= WORK REQUEST =
Print the records below exactly, and do not carry over any picture.

Image comparison data:

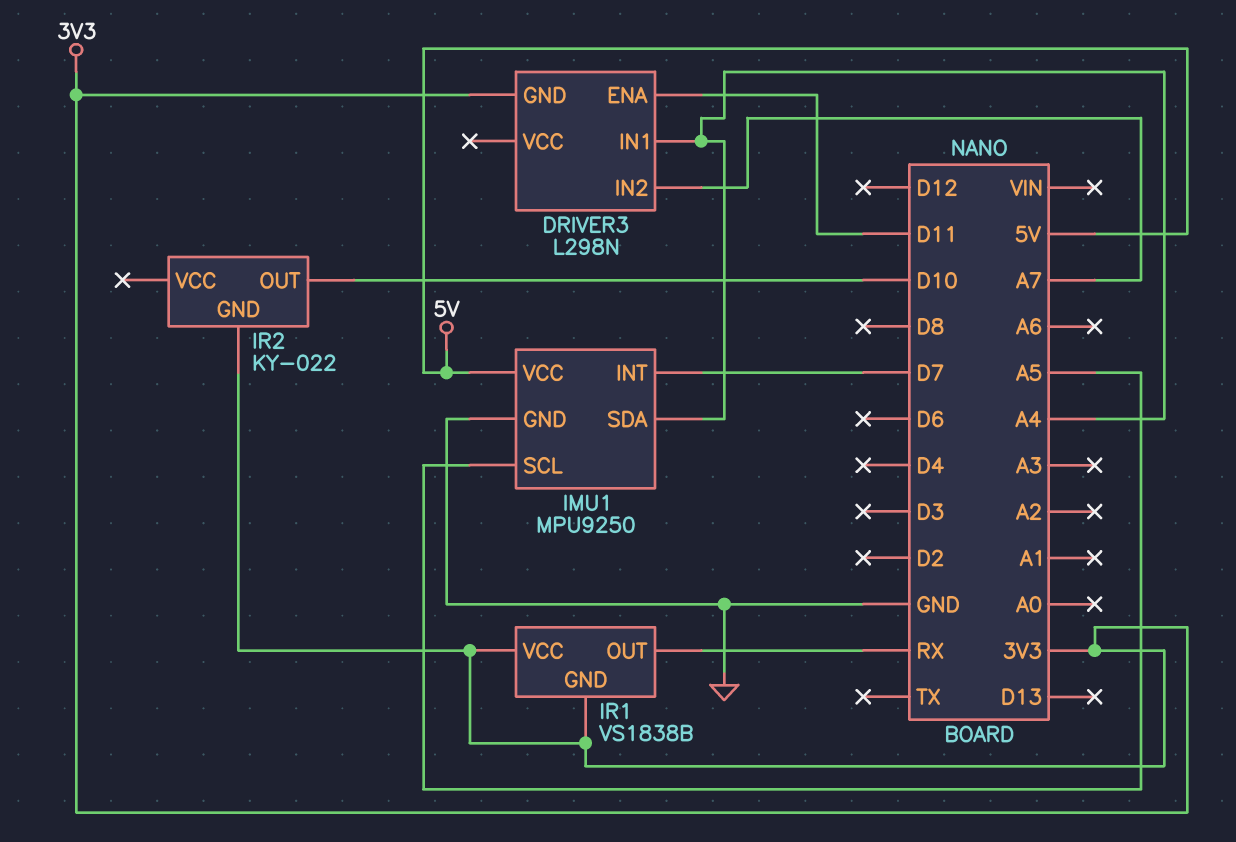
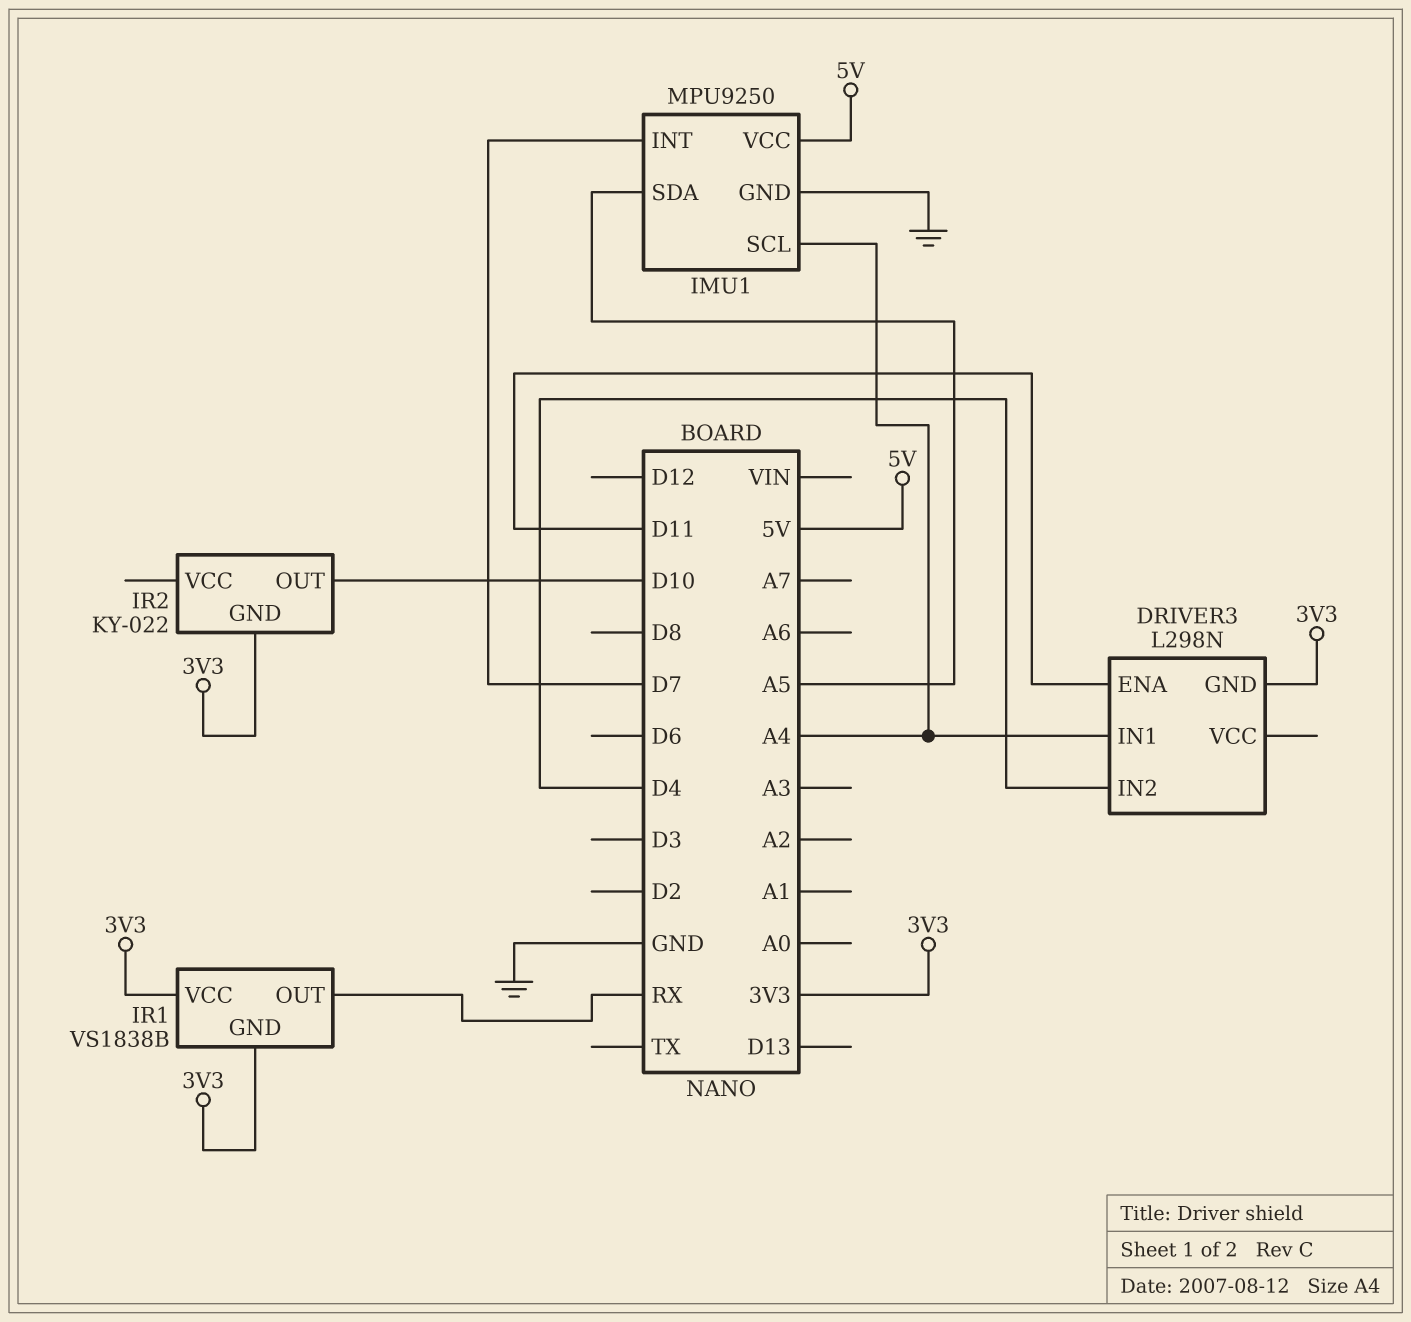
DRIVER3 pin IN2: A7 -> D4
IMU1 pin SCL: A5 -> A4
IMU1 pin SDA: A4 -> A5

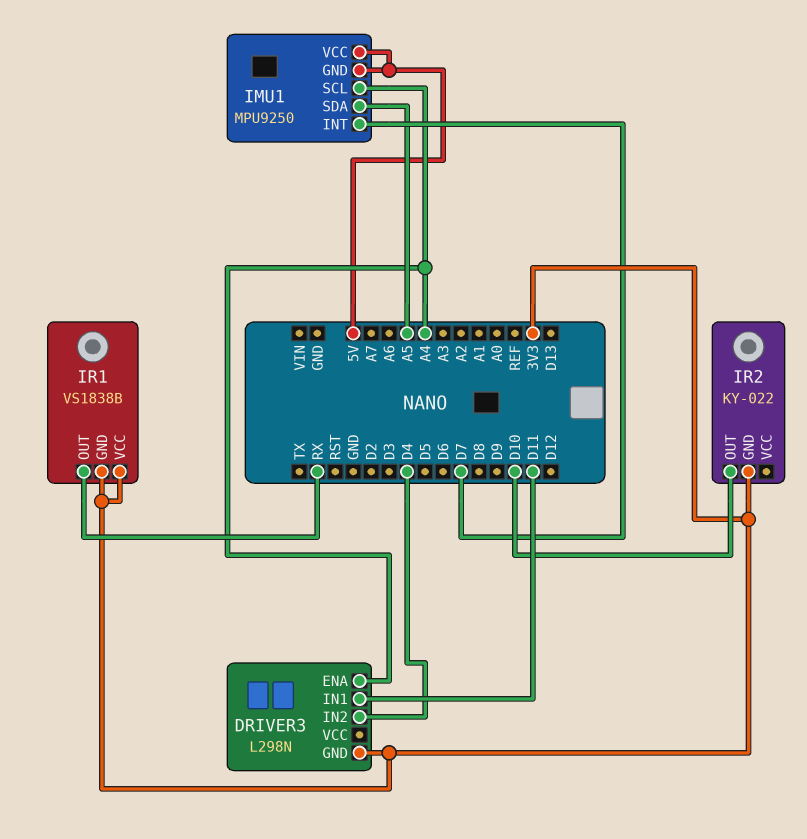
DRIVER3 pin ENA: D11 -> A4
DRIVER3 pin IN1: A4 -> D11
IMU1 pin GND: GND -> 5V

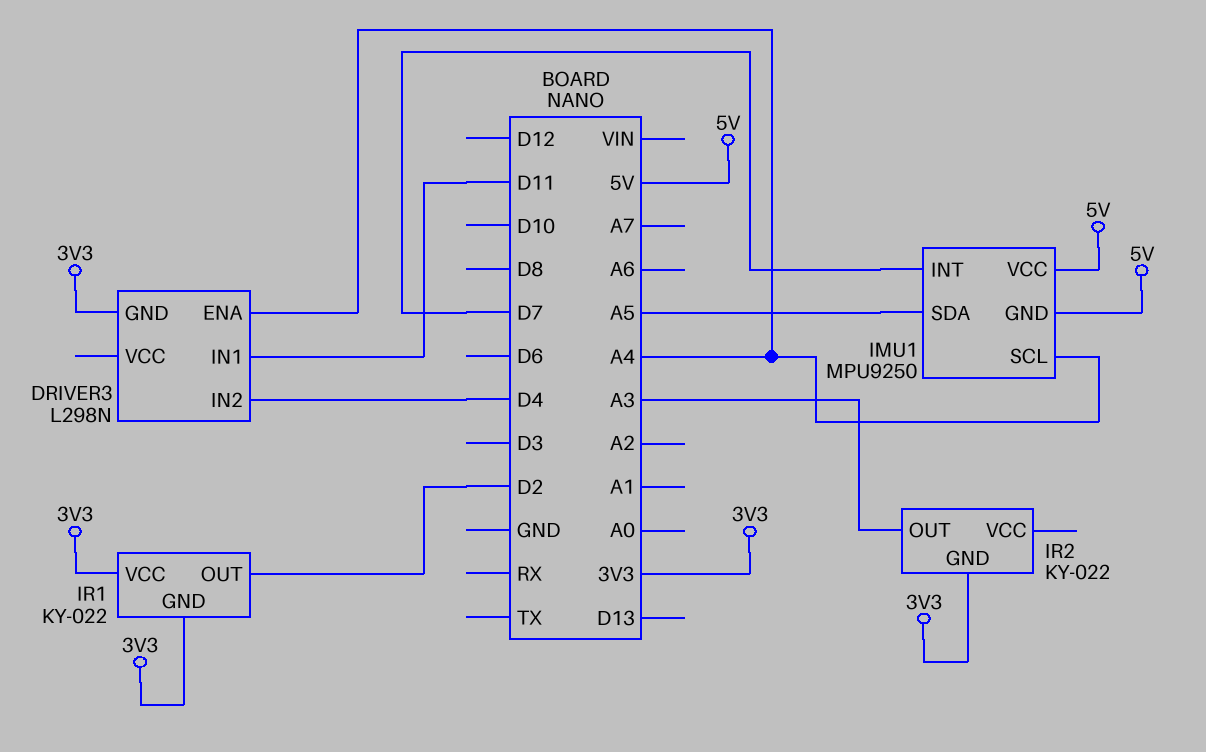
IR1: VS1838B -> KY-022
IR1 pin OUT: RX -> D2
IR2 pin OUT: D10 -> A3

= THE ANSWER =
DRIVER3 pin IN2: A7 -> D4
IMU1 pin SCL: A5 -> A4
IMU1 pin SDA: A4 -> A5

DRIVER3 pin ENA: D11 -> A4
DRIVER3 pin IN1: A4 -> D11
IMU1 pin GND: GND -> 5V

IR1: VS1838B -> KY-022
IR1 pin OUT: RX -> D2
IR2 pin OUT: D10 -> A3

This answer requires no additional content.